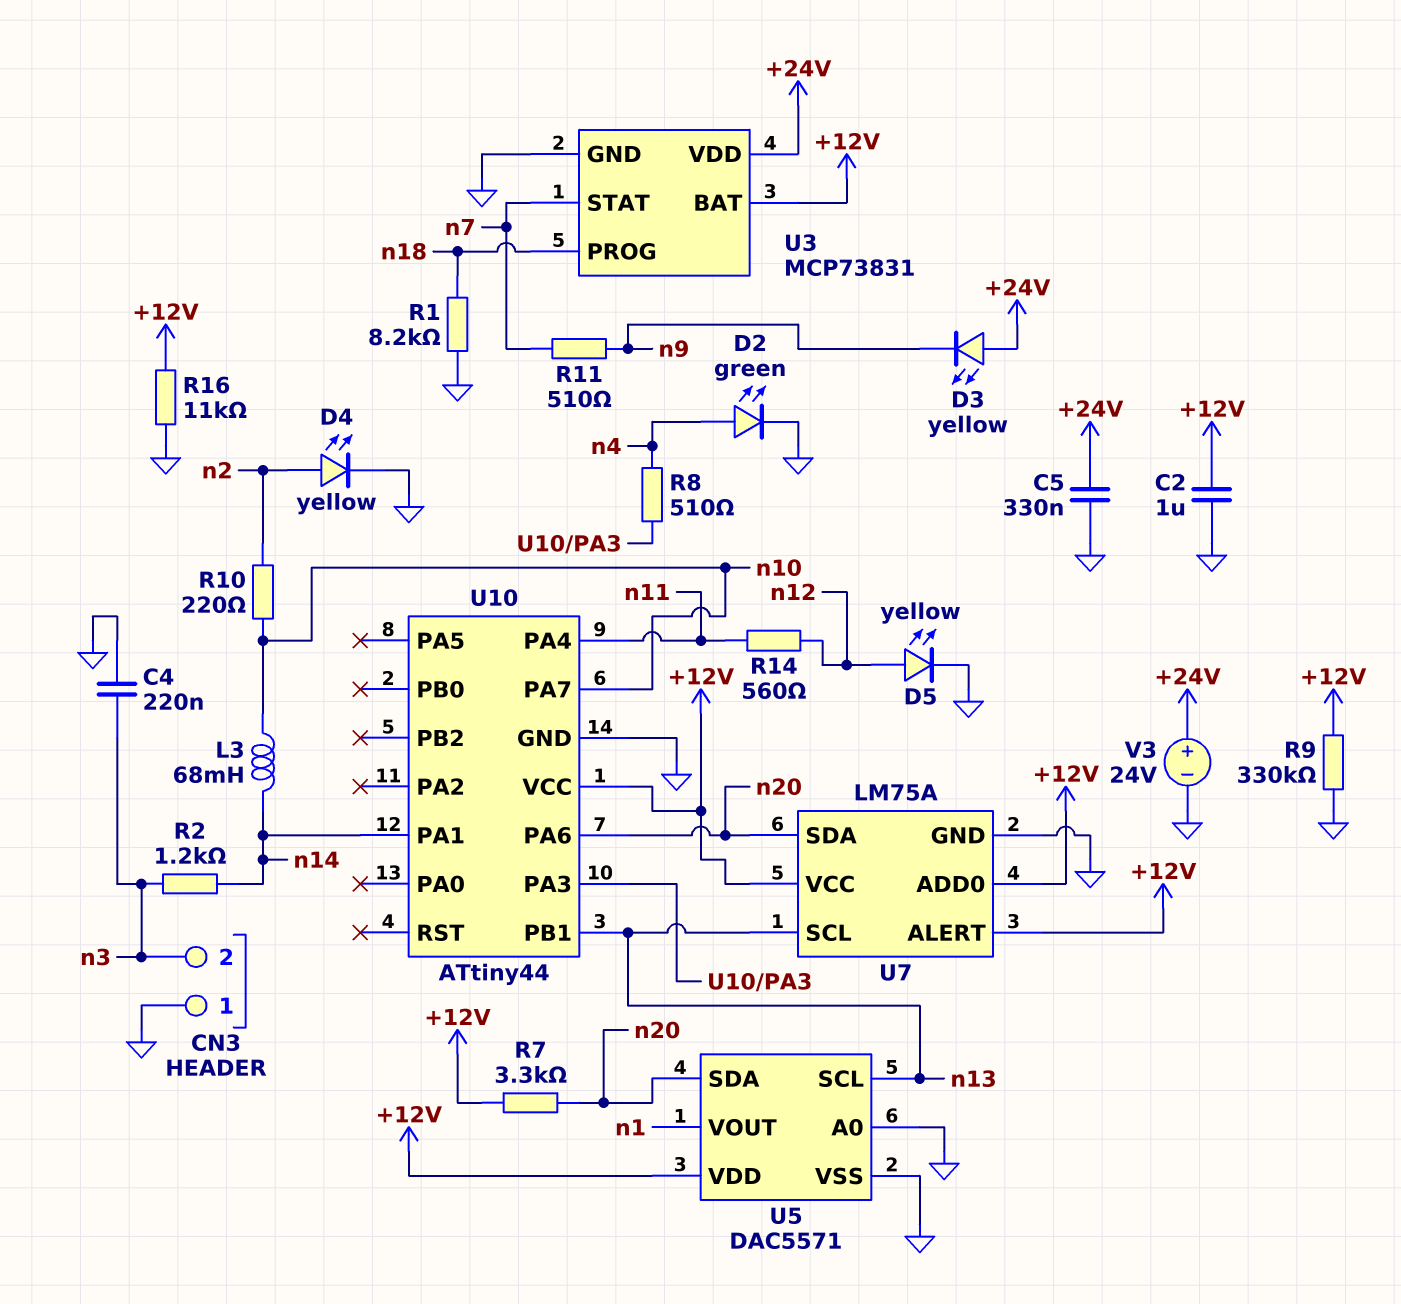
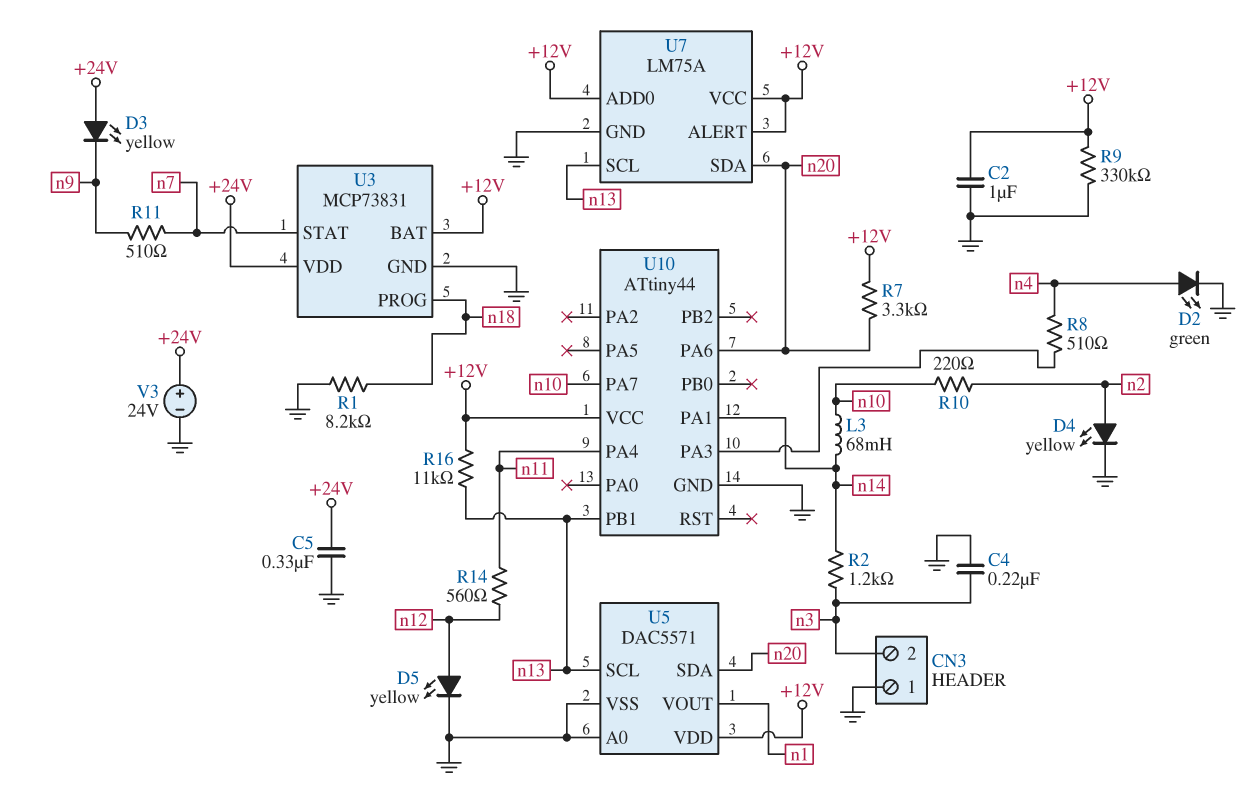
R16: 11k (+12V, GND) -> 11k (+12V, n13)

* * *

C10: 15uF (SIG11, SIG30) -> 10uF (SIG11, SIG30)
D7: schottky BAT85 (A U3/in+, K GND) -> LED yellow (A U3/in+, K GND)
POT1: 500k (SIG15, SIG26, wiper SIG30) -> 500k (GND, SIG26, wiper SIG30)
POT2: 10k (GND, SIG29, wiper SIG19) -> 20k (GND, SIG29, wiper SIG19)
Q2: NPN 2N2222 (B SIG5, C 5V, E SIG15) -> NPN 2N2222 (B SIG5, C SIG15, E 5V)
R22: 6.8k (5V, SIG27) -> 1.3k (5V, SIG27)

* **Problem details**: The answer should be one number: how many lines in the data contain the word "wiper".

* **Task output**: 2